◆ **Record excerpts**
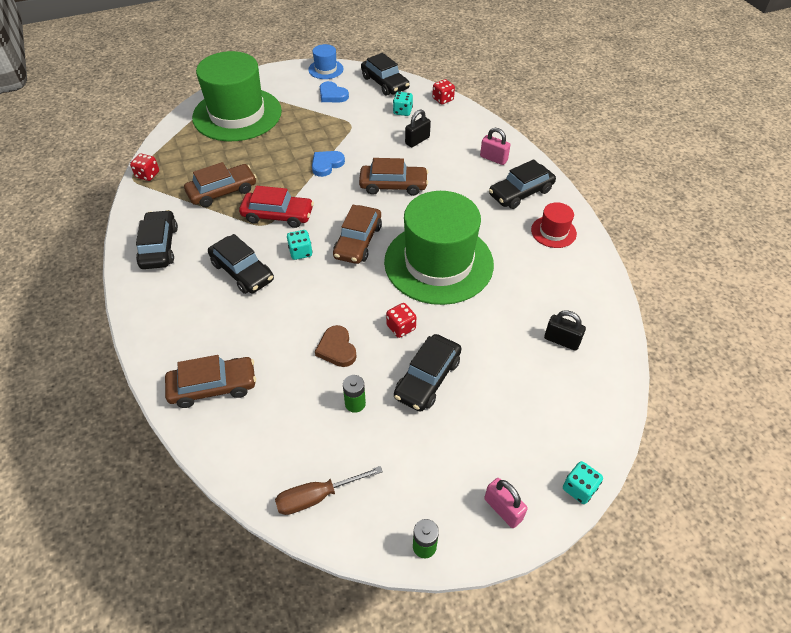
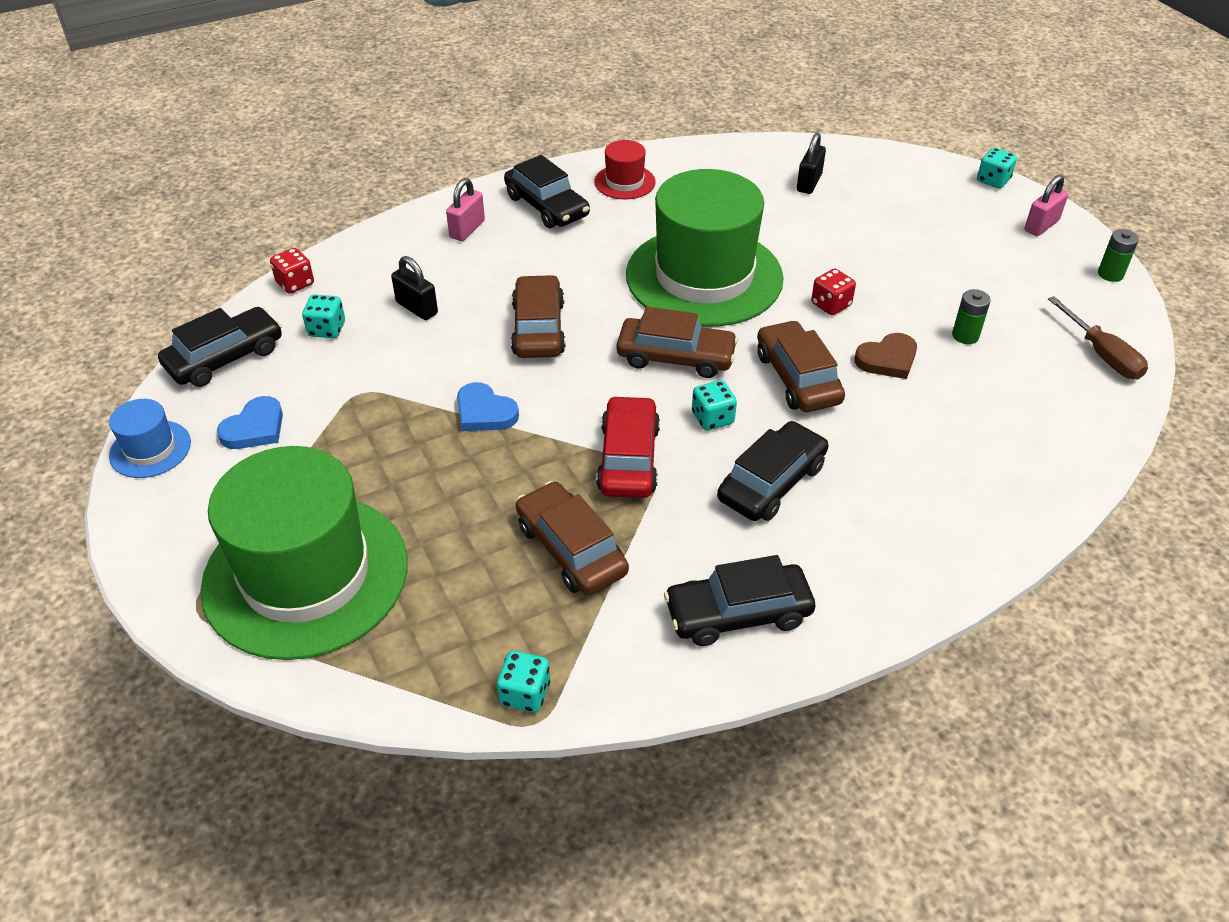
camera: 95 degrees left, 5 degrees down
(147, 175) = (525, 693): red dice -> turquoise dice
(213, 387) = (1000, 475): brown car -> brown car (797, 378)
(427, 378) = (903, 279): black car -> none

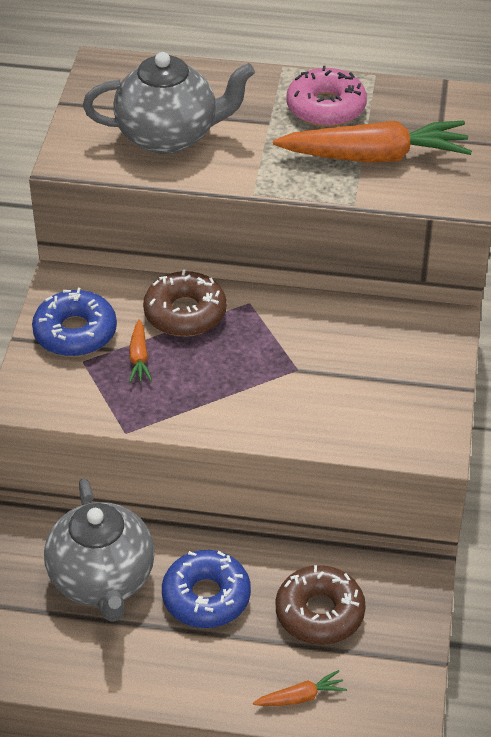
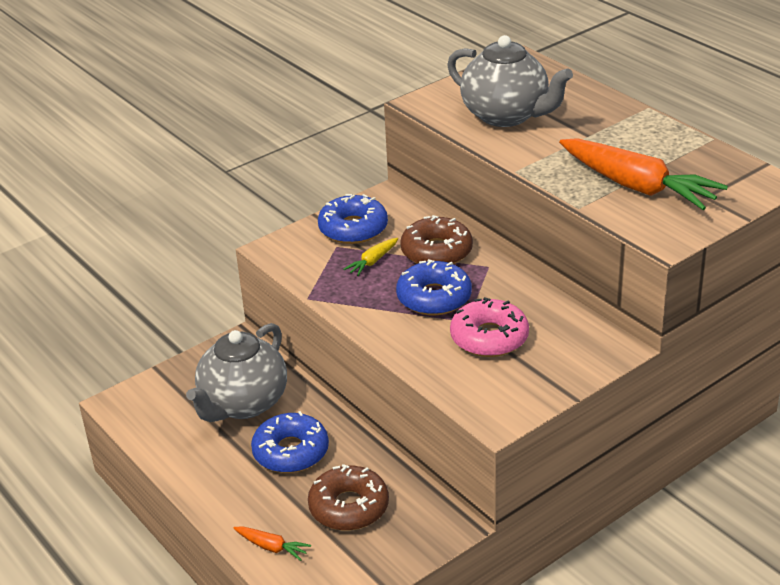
camera: 45 degrees right, 10 degrees down
(139, 358) = (372, 262): orange carrot -> yellow carrot
(241, 362) = (434, 297): none -> blue donut
(326, 107) = (644, 143): pink donut -> pink donut (489, 337)

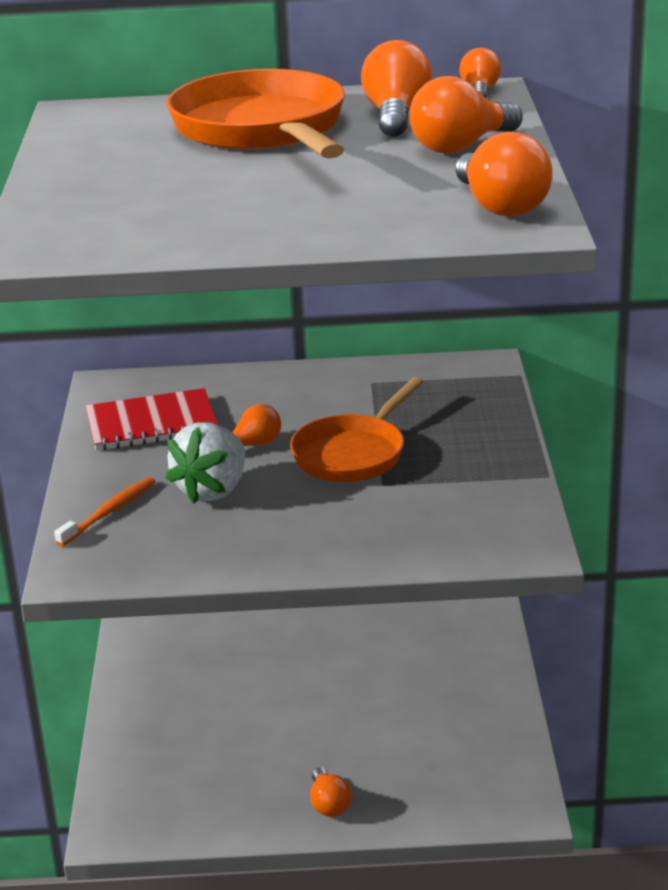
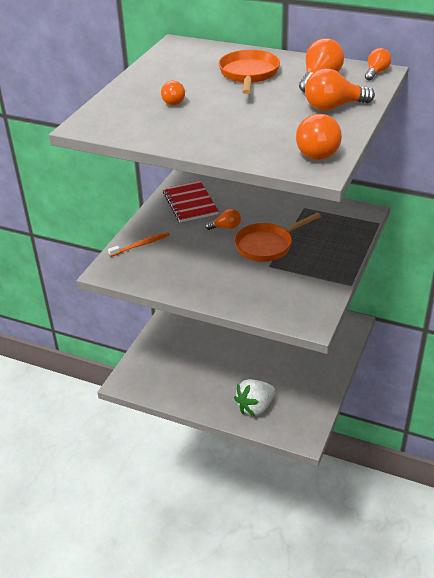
camera: 25 degrees right, 10 degrees up
(151, 424) = (190, 203): red notebook -> red notebook turned 60 degrees clockwise
(213, 490) = (192, 246): white strawberry -> white strawberry (255, 407)
(262, 130) = (249, 74): orange pan -> orange pan, size x0.66
(329, 804) = (220, 403): orange light bulb -> orange light bulb (175, 101)

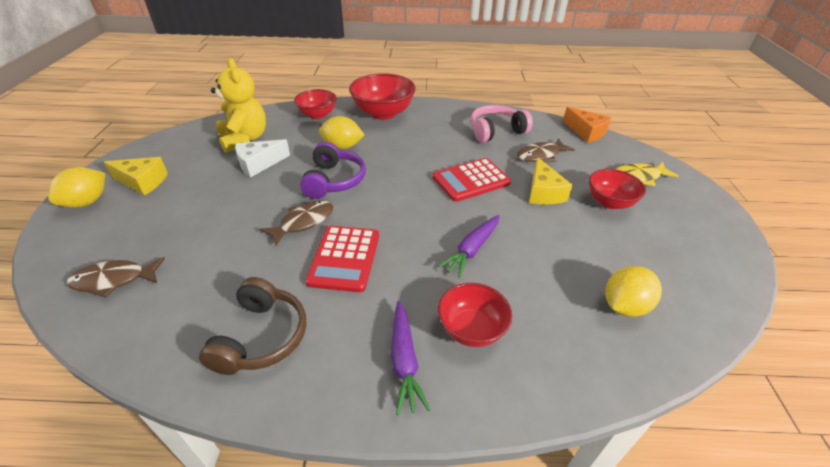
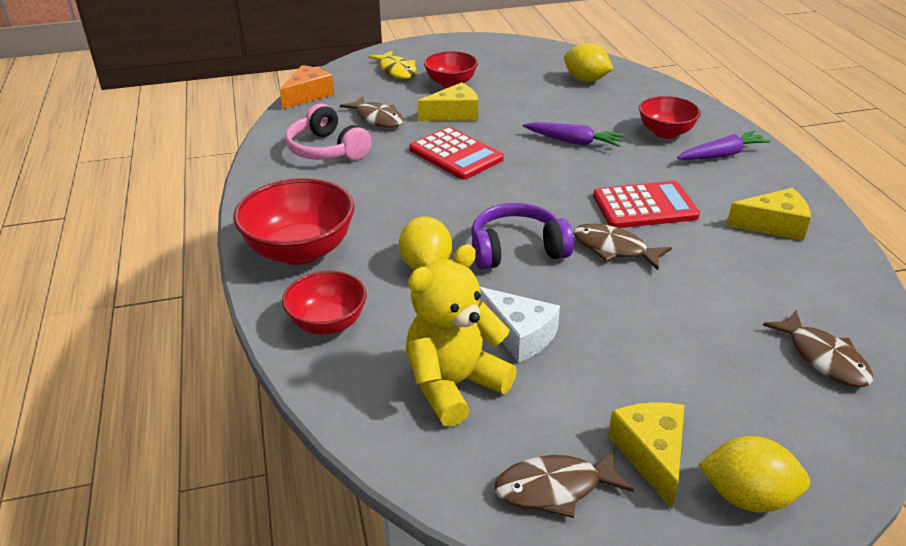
camera: 105 degrees left, 5 degrees down
(161, 152) = (555, 488): none -> brown fish
(261, 337) = (773, 225): brown headphones -> yellow cheese

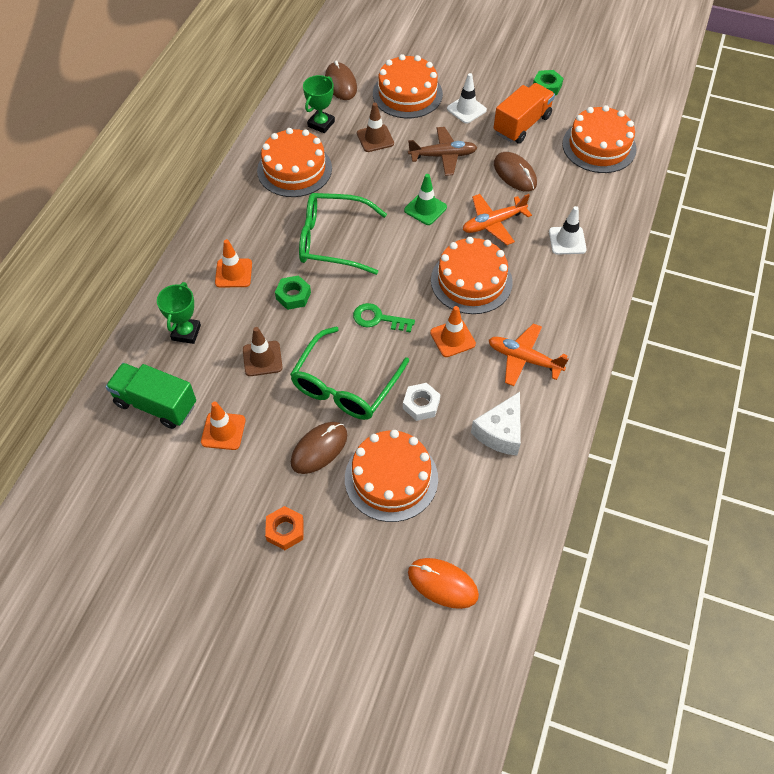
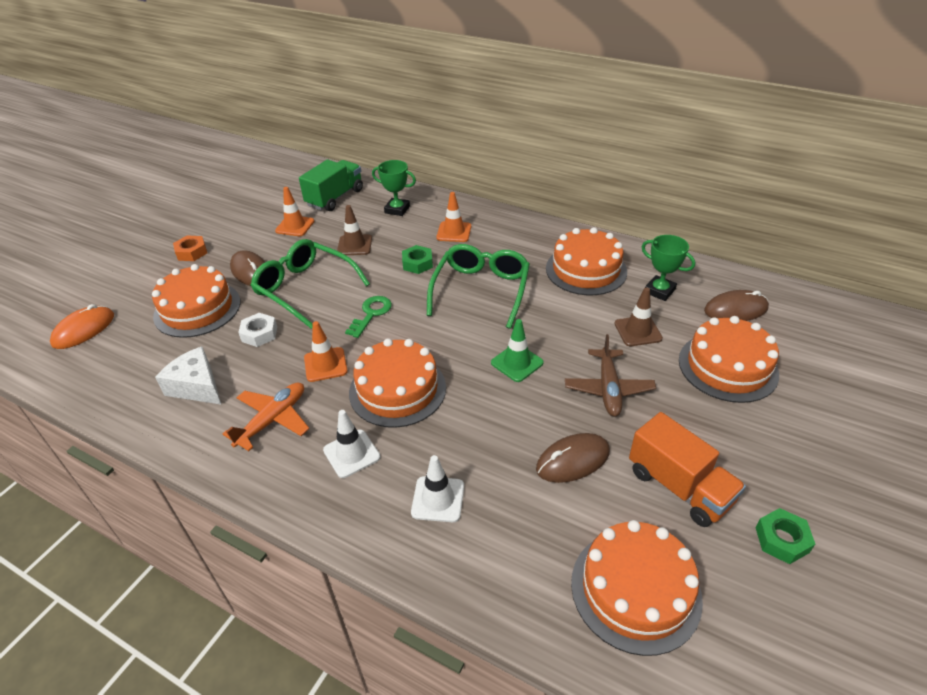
camera: 100 degrees right, 15 degrees down
(466, 109) = (705, 424): white traffic cone -> white traffic cone (351, 453)
(493, 223) = (483, 422): orange plane -> none

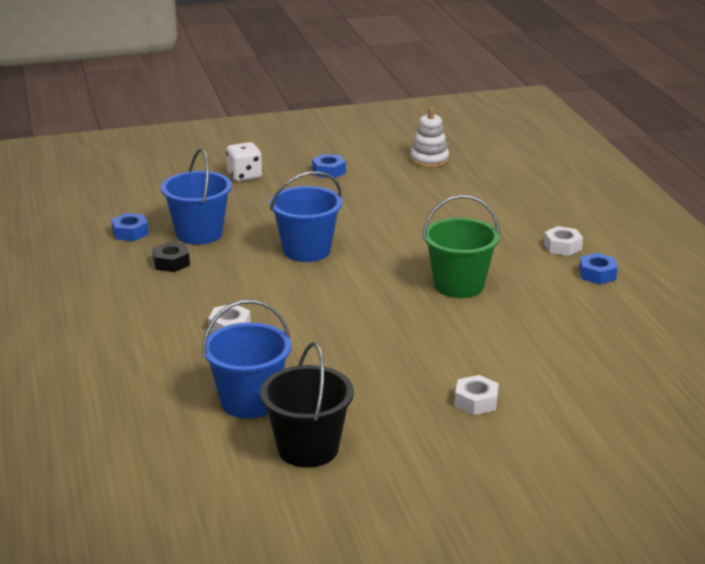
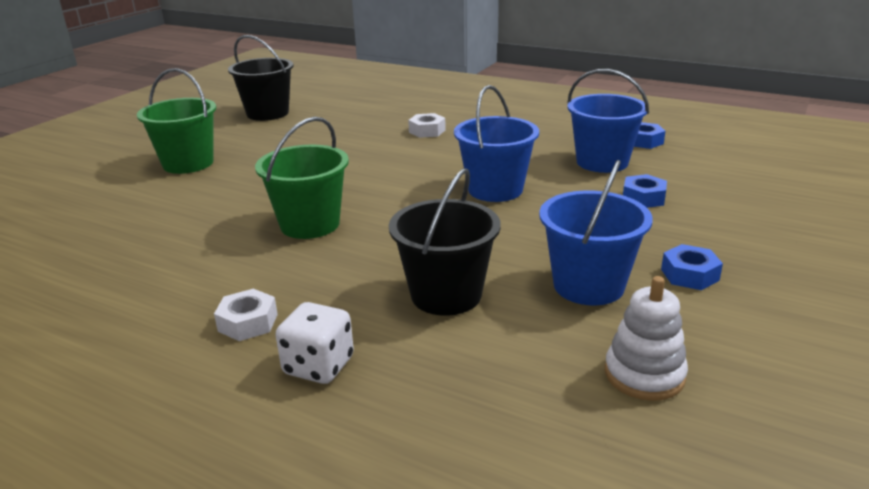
camera: 135 degrees right, 0 degrees up
(171, 263) = (560, 140): black nut -> none
(244, 176) = (732, 222): white dice -> white dice (318, 366)
(249, 401) = (337, 114): blue bucket -> blue bucket (588, 285)
(450, 214) = (446, 295): none -> black bucket
(476, 401) = (188, 163): white nut -> green bucket
(597, 274) = (167, 306): blue nut -> blue nut (643, 198)

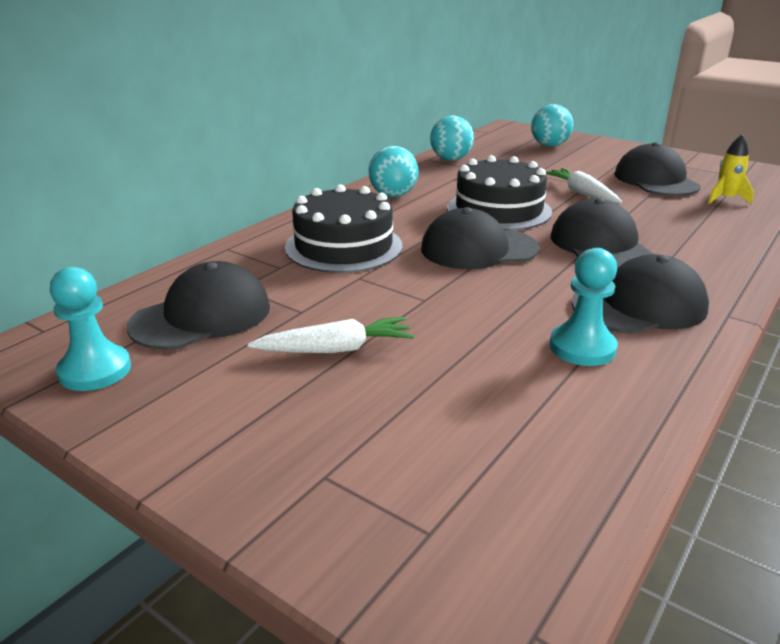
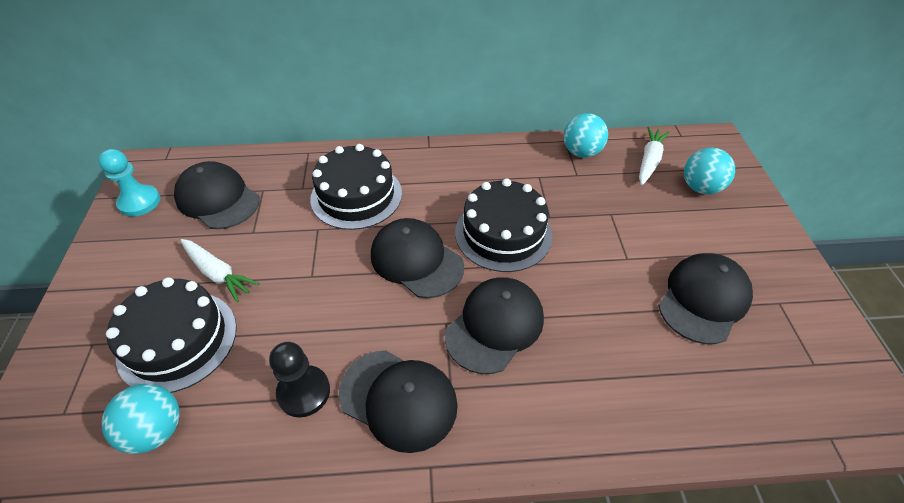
camera: 50 degrees right, 20 degrees up
(202, 316) = (218, 199): black cap -> black cap turned 150 degrees counterclockwise
(393, 195) = (467, 167): turquoise ball -> turquoise ball (156, 430)
(410, 404) = (177, 340): none -> black cake
(582, 193) = (600, 264): white carrot -> white carrot (649, 161)
(582, 347) = (304, 392): turquoise pawn -> black pawn
(725, 199) = (717, 374): yellow rocket -> none

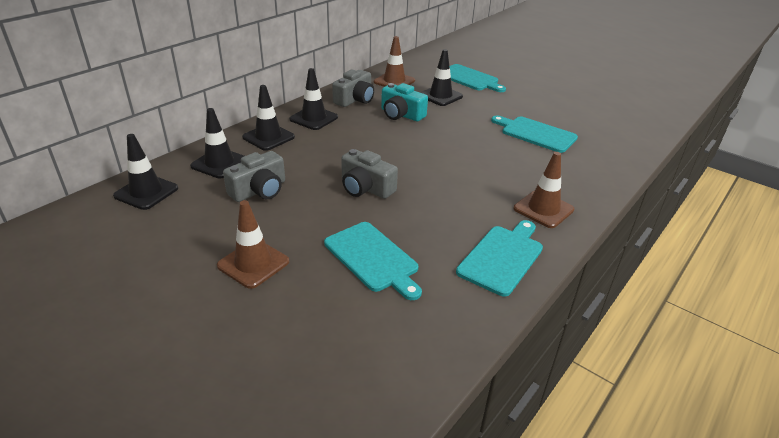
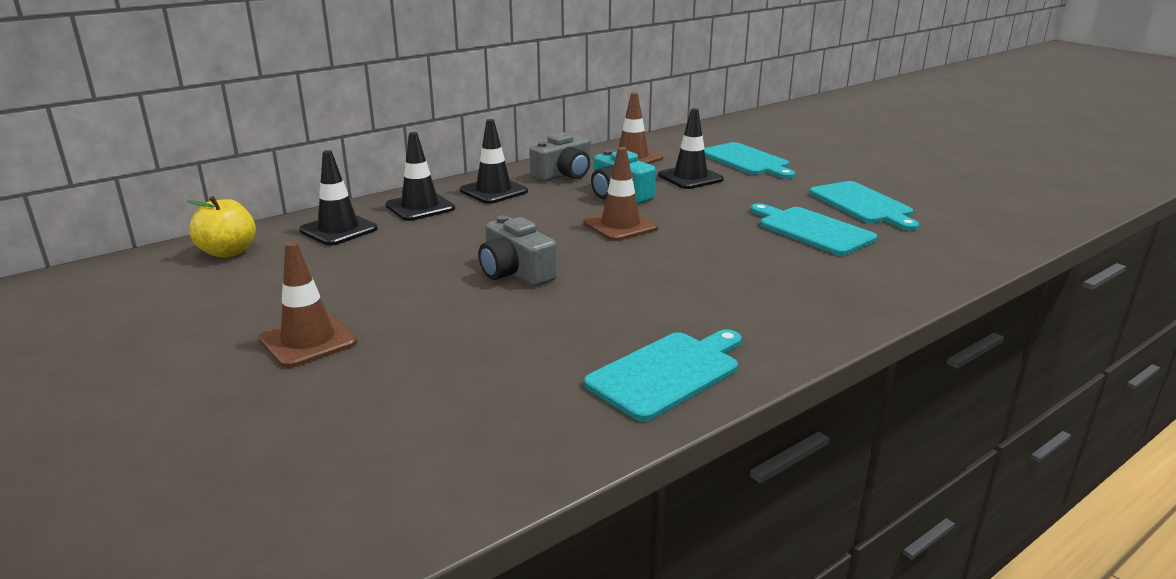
camera: 15 degrees right, 10 degrees down
(146, 192) = (228, 252): black traffic cone -> yellow apple
(259, 190) = (370, 262): grey camera -> none
(373, 258) = (474, 353): turquoise cutting board -> turquoise cutting board (862, 204)
(543, 209) = (769, 321): brown traffic cone -> brown traffic cone (620, 226)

◆ **Exercise instructions**
Using the data above, set down each line from the line with "(329, 804) = (220, 403): orange" to the line with "(244, 176) = (732, 222): white" exactly, both ends included, and leave the pictures behind. Nothing else belongs.

◆ **Response area**
(329, 804) = (220, 403): orange light bulb -> orange light bulb (175, 101)

camera: 105 degrees left, 5 degrees down
(161, 152) = (555, 488): none -> brown fish
(261, 337) = (773, 225): brown headphones -> yellow cheese

camera: 100 degrees right, 15 degrees down
(466, 109) = (705, 424): white traffic cone -> white traffic cone (351, 453)
(493, 223) = (483, 422): orange plane -> none

camera: 135 degrees right, 0 degrees up
(171, 263) = (560, 140): black nut -> none
(244, 176) = (732, 222): white dice -> white dice (318, 366)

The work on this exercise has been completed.